▶ **Material for this task**
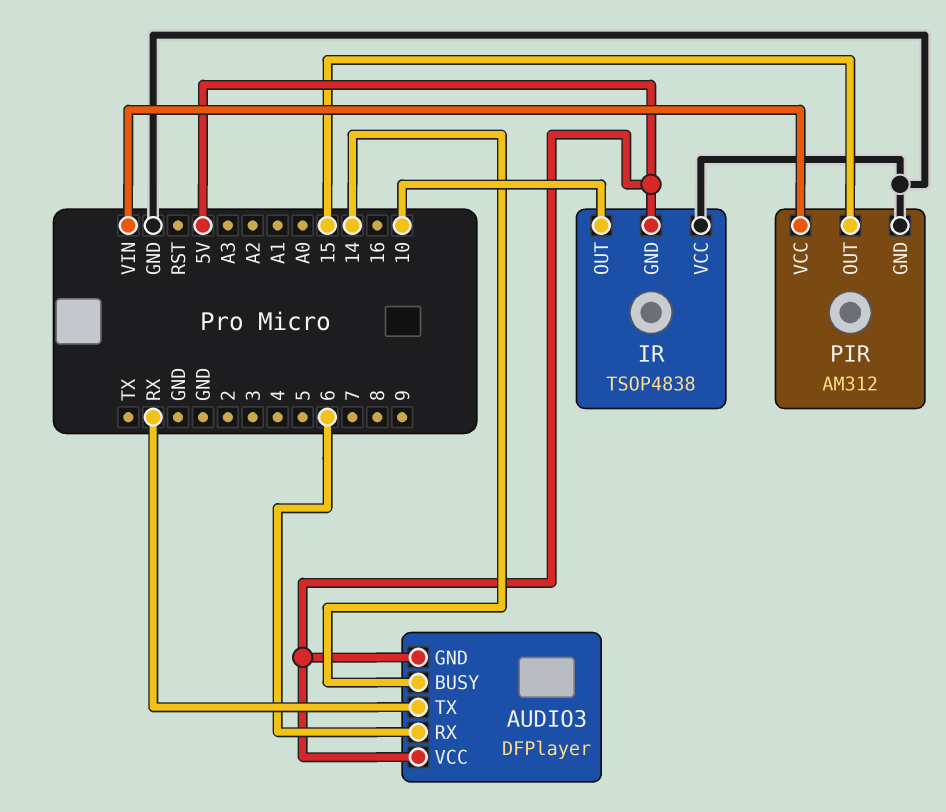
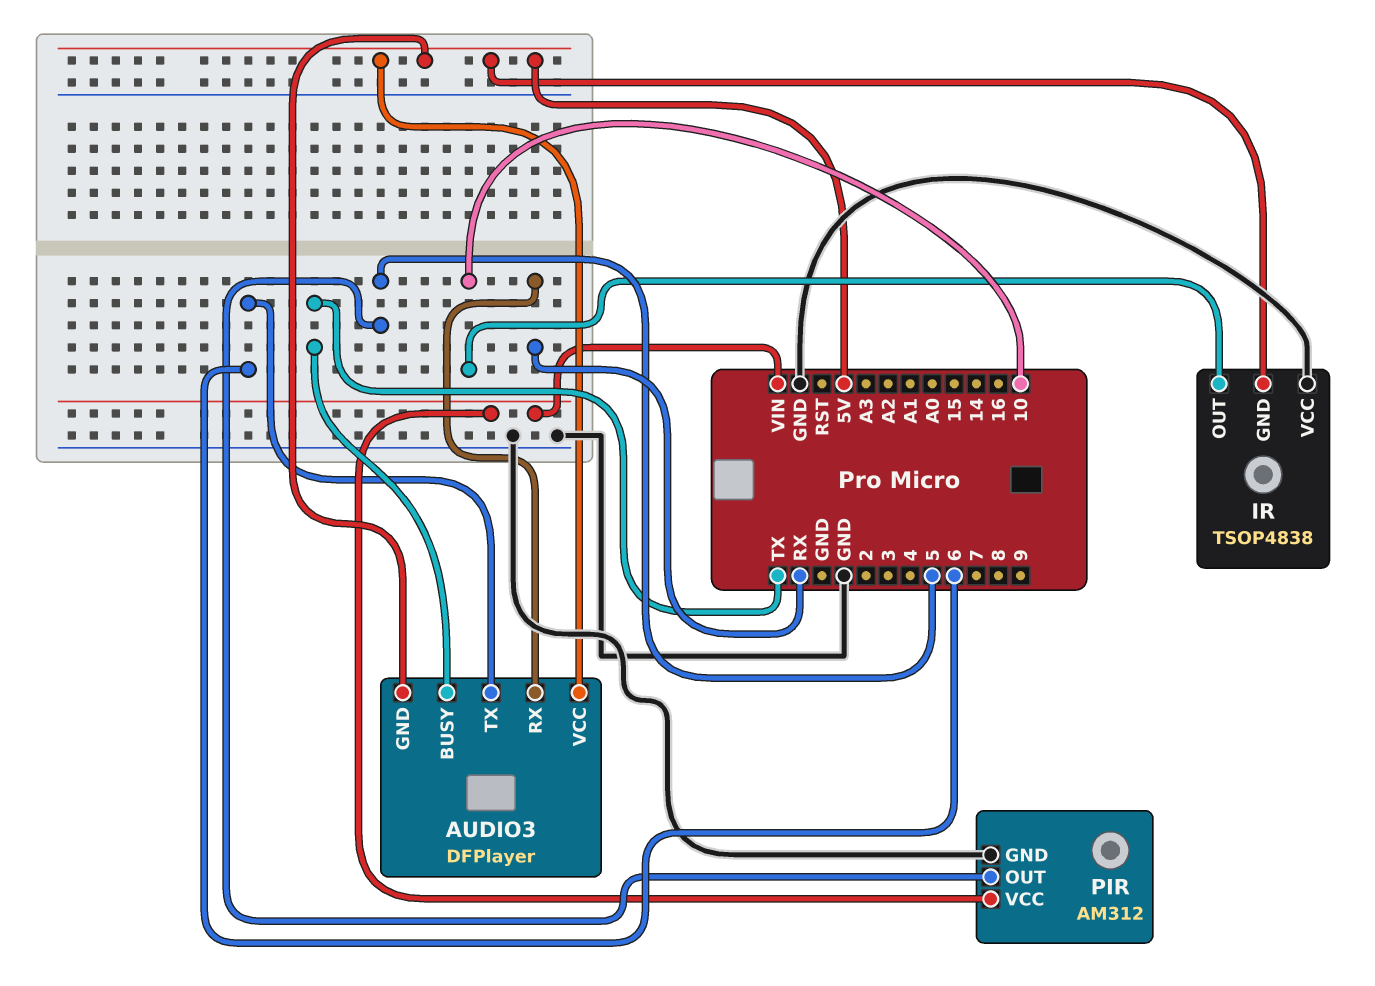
AUDIO3 pin BUSY: 14 -> TX
AUDIO3 pin RX: 6 -> RX
AUDIO3 pin TX: RX -> 6
PIR pin OUT: 15 -> 5

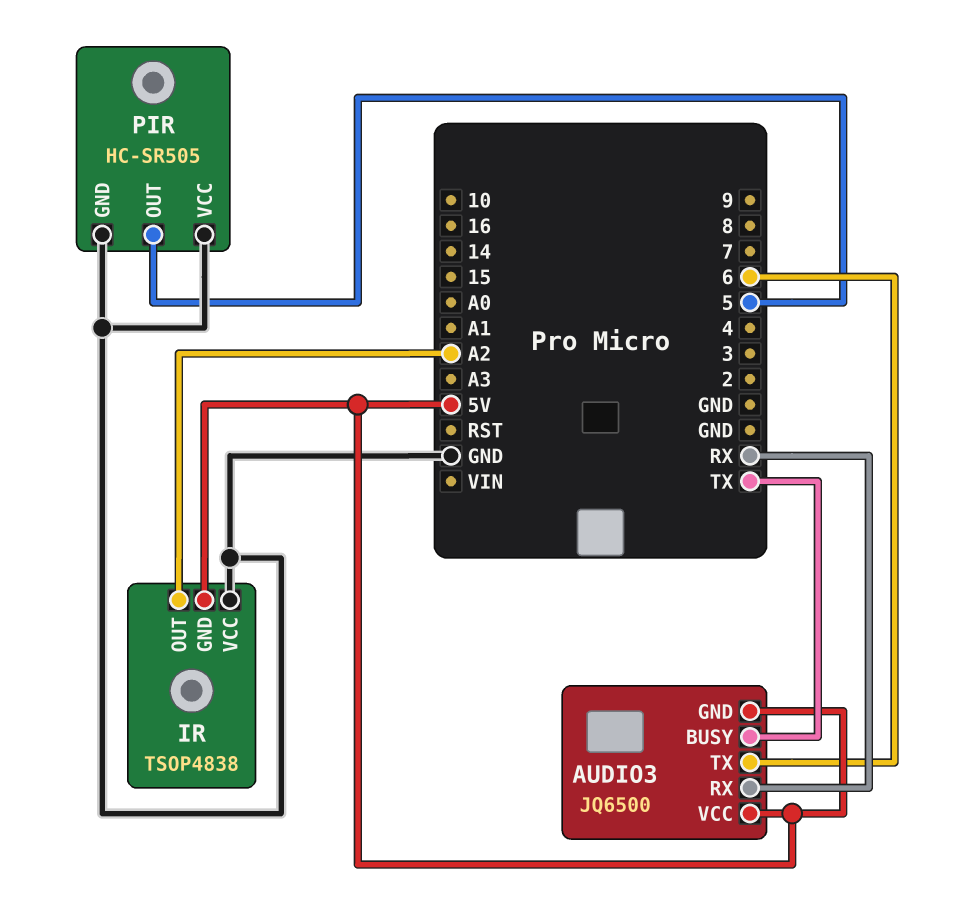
AUDIO3: DFPlayer -> JQ6500
IR pin OUT: 10 -> A2
PIR: AM312 -> HC-SR505
PIR pin VCC: VIN -> GND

▶ **What is being asked**
Your answer must be an exact copy of the listing, minus its pictures.

▶ **Written solution**
AUDIO3 pin BUSY: 14 -> TX
AUDIO3 pin RX: 6 -> RX
AUDIO3 pin TX: RX -> 6
PIR pin OUT: 15 -> 5

AUDIO3: DFPlayer -> JQ6500
IR pin OUT: 10 -> A2
PIR: AM312 -> HC-SR505
PIR pin VCC: VIN -> GND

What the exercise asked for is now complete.